▶ [Recorded data]
——————

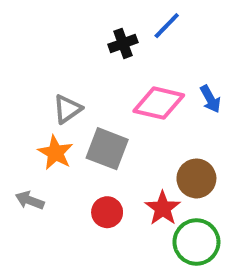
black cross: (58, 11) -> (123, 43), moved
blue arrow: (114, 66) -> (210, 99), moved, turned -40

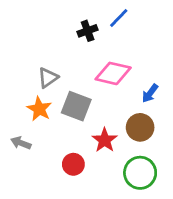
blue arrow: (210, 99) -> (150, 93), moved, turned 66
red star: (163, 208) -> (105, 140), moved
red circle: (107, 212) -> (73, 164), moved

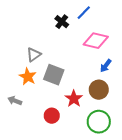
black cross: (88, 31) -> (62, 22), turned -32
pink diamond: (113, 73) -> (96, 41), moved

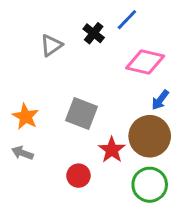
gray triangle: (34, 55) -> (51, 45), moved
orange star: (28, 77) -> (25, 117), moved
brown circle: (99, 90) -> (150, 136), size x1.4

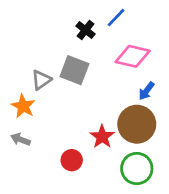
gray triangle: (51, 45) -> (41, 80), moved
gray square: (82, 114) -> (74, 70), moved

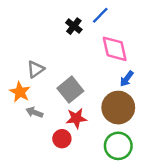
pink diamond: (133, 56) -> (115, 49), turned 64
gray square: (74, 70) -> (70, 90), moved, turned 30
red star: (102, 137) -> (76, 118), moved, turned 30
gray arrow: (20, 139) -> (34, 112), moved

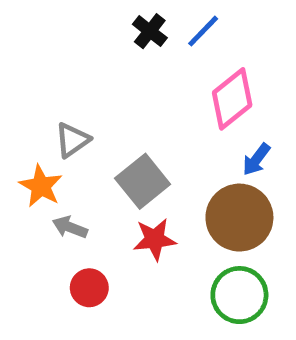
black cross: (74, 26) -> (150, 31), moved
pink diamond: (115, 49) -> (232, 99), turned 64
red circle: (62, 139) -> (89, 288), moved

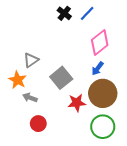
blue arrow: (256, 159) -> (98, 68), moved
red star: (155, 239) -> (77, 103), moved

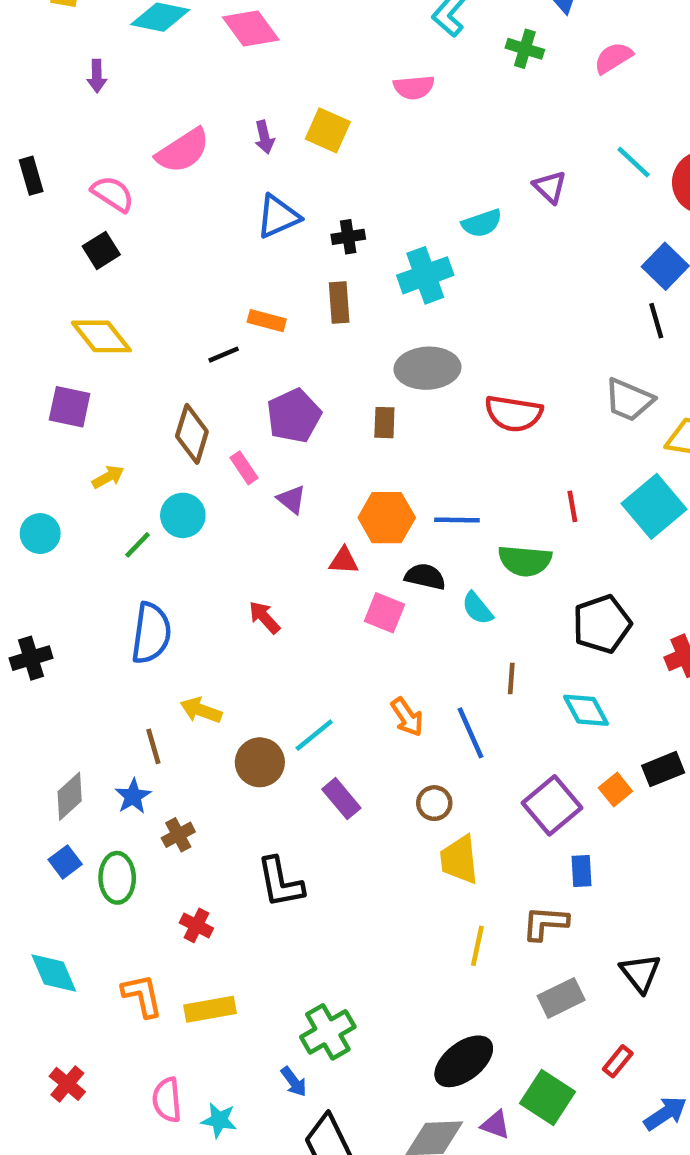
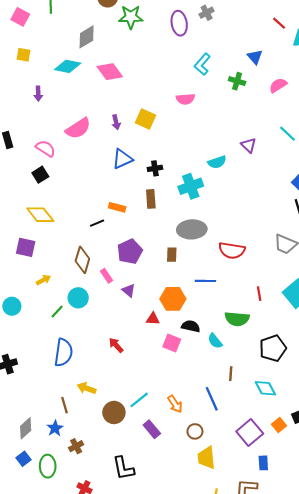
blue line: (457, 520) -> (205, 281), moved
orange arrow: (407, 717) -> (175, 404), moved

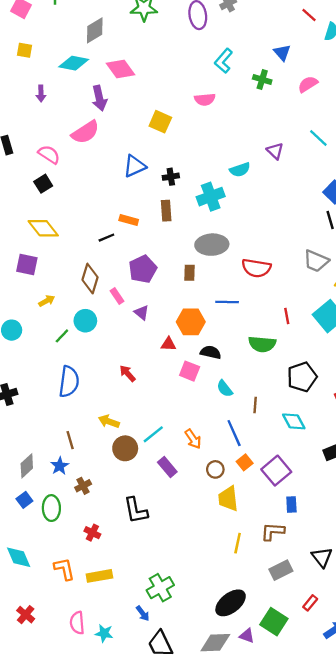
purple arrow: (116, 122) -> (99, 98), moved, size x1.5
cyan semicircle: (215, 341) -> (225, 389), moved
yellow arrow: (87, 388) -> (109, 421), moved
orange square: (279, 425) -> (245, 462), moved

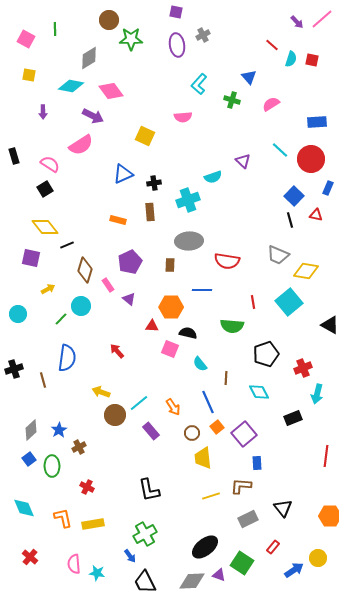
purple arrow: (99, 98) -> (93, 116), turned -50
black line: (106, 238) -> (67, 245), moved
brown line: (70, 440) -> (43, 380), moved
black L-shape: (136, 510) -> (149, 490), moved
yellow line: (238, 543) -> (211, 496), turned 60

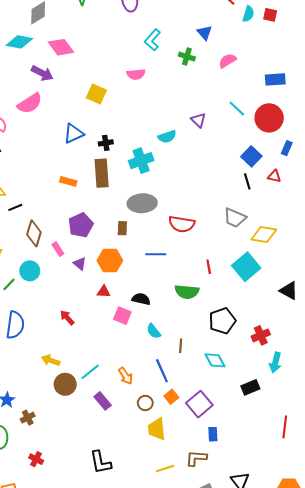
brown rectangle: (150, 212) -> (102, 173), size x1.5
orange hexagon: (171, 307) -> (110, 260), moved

——————

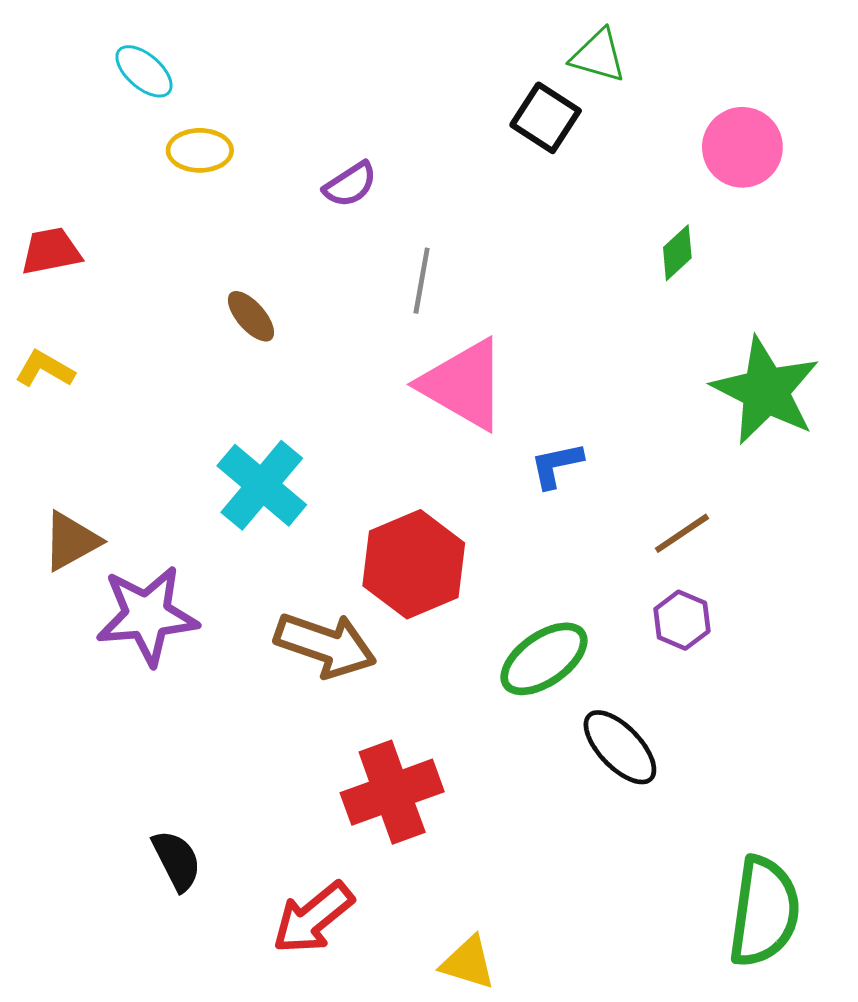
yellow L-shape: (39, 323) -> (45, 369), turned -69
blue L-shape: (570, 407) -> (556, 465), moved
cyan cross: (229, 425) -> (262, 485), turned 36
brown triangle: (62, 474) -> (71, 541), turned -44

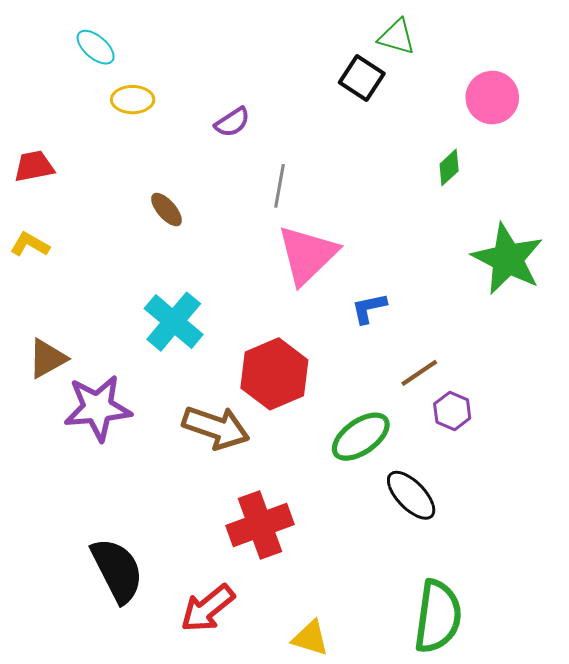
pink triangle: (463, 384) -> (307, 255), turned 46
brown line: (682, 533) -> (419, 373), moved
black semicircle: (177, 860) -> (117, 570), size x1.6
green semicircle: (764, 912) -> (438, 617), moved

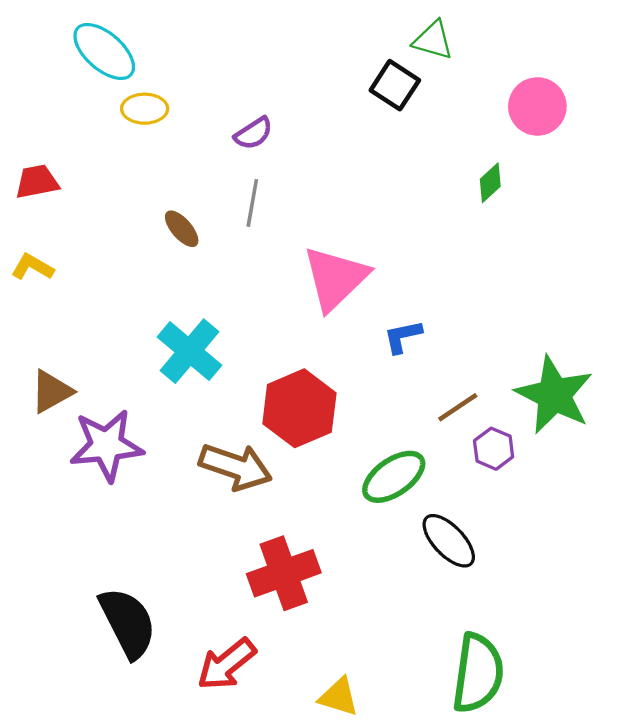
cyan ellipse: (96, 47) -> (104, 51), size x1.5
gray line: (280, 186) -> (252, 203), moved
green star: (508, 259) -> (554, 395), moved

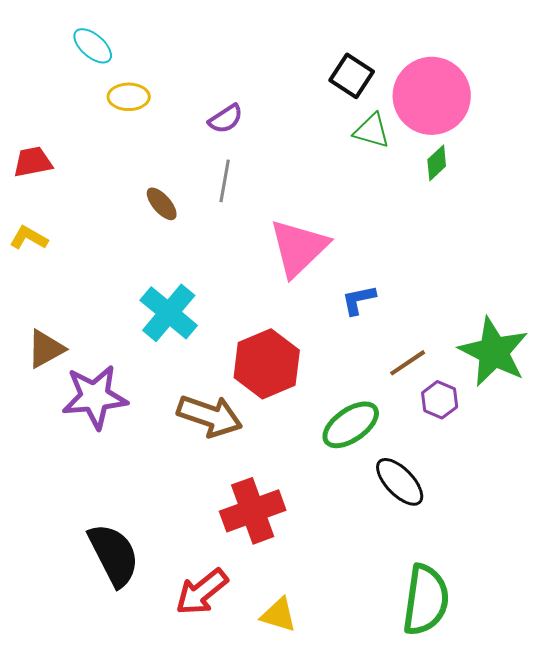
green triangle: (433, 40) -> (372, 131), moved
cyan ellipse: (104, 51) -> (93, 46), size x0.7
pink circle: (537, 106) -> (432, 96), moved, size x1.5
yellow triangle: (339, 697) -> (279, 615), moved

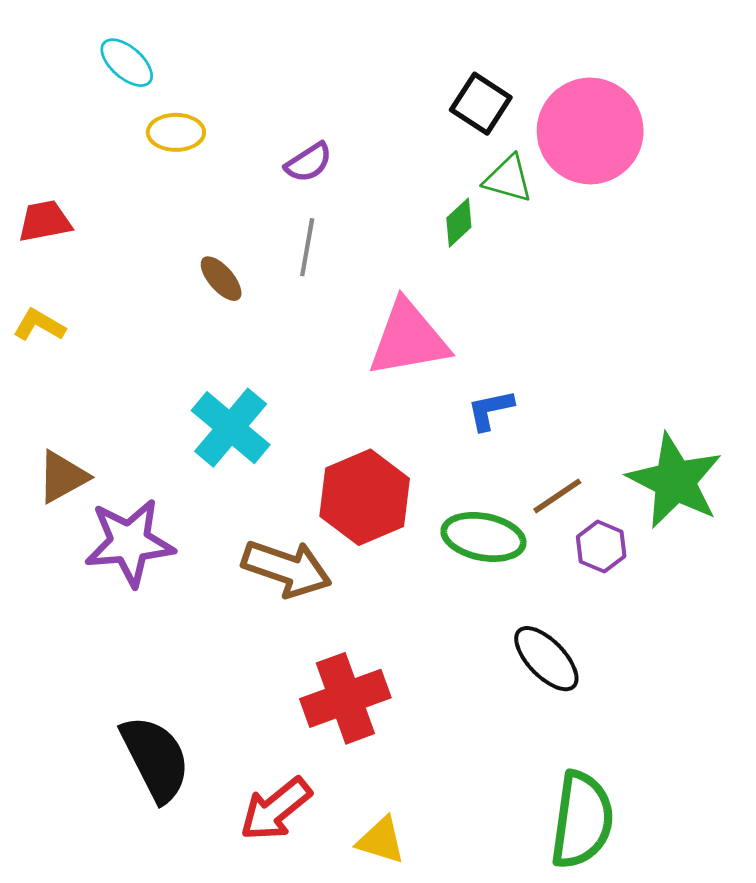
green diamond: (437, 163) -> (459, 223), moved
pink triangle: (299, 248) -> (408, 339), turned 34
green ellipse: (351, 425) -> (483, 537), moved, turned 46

——————

▶ [Instructions for the task] All that is wanted is the lines above between the one containing "red circle: (62, 139) -> (89, 288), moved" and the one containing "orange hexagon: (171, 307)", inclusive, restated word for word, with pictures omitted.

▶ [Output for this task]
red circle: (62, 139) -> (89, 288), moved

blue arrow: (256, 159) -> (98, 68), moved
red star: (155, 239) -> (77, 103), moved

blue line: (457, 520) -> (205, 281), moved
orange arrow: (407, 717) -> (175, 404), moved

purple arrow: (116, 122) -> (99, 98), moved, size x1.5
cyan semicircle: (215, 341) -> (225, 389), moved
yellow arrow: (87, 388) -> (109, 421), moved
orange square: (279, 425) -> (245, 462), moved

purple arrow: (99, 98) -> (93, 116), turned -50
black line: (106, 238) -> (67, 245), moved
brown line: (70, 440) -> (43, 380), moved
black L-shape: (136, 510) -> (149, 490), moved
yellow line: (238, 543) -> (211, 496), turned 60

brown rectangle: (150, 212) -> (102, 173), size x1.5
orange hexagon: (171, 307) -> (110, 260), moved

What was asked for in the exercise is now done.